++++ EXCERPTED DATA ++++
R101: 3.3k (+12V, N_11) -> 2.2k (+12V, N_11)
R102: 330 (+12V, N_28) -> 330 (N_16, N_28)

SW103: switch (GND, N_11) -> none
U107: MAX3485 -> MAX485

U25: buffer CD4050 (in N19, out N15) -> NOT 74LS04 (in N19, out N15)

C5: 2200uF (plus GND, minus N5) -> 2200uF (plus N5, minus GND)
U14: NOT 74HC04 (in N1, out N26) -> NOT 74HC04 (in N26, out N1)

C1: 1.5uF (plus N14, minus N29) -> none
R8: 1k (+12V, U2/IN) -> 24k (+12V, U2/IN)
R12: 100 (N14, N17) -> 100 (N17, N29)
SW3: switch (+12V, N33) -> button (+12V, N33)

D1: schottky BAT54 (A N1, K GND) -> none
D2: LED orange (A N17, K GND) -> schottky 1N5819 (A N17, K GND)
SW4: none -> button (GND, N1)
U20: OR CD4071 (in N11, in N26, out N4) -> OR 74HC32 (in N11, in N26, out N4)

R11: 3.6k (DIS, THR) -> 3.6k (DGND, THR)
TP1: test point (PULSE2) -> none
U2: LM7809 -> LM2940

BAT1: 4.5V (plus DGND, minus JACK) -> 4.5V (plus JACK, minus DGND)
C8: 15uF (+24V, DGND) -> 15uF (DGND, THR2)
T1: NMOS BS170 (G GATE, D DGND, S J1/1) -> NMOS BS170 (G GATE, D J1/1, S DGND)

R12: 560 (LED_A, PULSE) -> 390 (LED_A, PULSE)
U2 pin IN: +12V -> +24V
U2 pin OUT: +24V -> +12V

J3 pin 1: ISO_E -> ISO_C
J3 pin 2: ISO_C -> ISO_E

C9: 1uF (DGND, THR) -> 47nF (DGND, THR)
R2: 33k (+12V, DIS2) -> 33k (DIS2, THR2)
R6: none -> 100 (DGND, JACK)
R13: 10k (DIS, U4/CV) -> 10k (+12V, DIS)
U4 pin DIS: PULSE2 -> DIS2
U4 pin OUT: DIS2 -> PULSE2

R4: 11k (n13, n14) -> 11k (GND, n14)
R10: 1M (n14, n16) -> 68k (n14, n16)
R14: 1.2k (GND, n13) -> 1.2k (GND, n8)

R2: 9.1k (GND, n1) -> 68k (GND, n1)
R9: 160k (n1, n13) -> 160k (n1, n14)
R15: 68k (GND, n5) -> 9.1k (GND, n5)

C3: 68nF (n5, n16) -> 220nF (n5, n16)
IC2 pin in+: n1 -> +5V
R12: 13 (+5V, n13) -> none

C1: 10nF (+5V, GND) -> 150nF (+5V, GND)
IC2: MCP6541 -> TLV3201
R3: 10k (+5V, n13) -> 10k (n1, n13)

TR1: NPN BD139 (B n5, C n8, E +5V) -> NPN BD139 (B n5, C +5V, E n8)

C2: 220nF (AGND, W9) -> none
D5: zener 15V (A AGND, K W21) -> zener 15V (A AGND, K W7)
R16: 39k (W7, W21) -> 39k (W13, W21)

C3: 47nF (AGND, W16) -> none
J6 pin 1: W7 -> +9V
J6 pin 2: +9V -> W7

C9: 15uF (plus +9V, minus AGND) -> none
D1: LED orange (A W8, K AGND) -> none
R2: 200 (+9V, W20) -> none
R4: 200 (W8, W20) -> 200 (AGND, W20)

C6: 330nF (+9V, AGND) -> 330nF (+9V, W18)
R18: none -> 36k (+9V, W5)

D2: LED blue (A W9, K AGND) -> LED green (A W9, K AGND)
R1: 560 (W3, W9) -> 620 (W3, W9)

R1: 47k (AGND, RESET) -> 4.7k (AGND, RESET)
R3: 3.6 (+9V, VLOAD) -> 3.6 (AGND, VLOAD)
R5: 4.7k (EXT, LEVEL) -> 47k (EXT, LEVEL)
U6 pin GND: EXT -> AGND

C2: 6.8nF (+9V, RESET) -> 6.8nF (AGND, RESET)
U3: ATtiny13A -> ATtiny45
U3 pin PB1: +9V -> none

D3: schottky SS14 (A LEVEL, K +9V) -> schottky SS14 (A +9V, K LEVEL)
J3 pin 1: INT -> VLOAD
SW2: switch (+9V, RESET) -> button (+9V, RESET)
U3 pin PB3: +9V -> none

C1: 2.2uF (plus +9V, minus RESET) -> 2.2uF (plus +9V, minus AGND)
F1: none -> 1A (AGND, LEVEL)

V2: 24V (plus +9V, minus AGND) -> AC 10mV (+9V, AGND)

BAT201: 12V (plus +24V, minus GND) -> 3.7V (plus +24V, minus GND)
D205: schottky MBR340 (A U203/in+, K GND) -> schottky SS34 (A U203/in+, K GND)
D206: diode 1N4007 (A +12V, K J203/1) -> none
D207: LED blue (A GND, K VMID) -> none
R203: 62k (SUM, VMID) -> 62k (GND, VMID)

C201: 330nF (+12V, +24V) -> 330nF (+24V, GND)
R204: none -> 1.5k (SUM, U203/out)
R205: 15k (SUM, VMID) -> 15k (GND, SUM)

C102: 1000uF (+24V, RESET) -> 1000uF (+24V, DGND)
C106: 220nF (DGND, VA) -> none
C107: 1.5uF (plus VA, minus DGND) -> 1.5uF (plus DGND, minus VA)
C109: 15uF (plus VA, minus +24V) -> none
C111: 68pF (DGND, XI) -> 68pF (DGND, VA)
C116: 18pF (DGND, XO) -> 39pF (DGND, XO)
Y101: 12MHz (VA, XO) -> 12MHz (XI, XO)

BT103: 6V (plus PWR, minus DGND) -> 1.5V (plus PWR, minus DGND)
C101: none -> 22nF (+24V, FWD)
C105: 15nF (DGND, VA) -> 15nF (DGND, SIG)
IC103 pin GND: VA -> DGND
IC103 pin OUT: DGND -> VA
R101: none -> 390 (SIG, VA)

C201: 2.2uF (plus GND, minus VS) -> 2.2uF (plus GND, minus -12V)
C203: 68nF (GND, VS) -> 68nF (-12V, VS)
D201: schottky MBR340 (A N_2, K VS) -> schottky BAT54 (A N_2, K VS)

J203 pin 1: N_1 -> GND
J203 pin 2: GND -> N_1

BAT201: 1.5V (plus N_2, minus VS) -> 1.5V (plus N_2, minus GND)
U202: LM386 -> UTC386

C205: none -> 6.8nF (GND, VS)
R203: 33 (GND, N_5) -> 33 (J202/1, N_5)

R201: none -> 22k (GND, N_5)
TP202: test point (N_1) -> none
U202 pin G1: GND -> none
++++
For this exercise, repeat exactly the lines of the data above from the one with "C5: 2200uF (plus" down to the one with "SW4: none -> button (GND, N1)", both end lines included.

C5: 2200uF (plus GND, minus N5) -> 2200uF (plus N5, minus GND)
U14: NOT 74HC04 (in N1, out N26) -> NOT 74HC04 (in N26, out N1)

C1: 1.5uF (plus N14, minus N29) -> none
R8: 1k (+12V, U2/IN) -> 24k (+12V, U2/IN)
R12: 100 (N14, N17) -> 100 (N17, N29)
SW3: switch (+12V, N33) -> button (+12V, N33)

D1: schottky BAT54 (A N1, K GND) -> none
D2: LED orange (A N17, K GND) -> schottky 1N5819 (A N17, K GND)
SW4: none -> button (GND, N1)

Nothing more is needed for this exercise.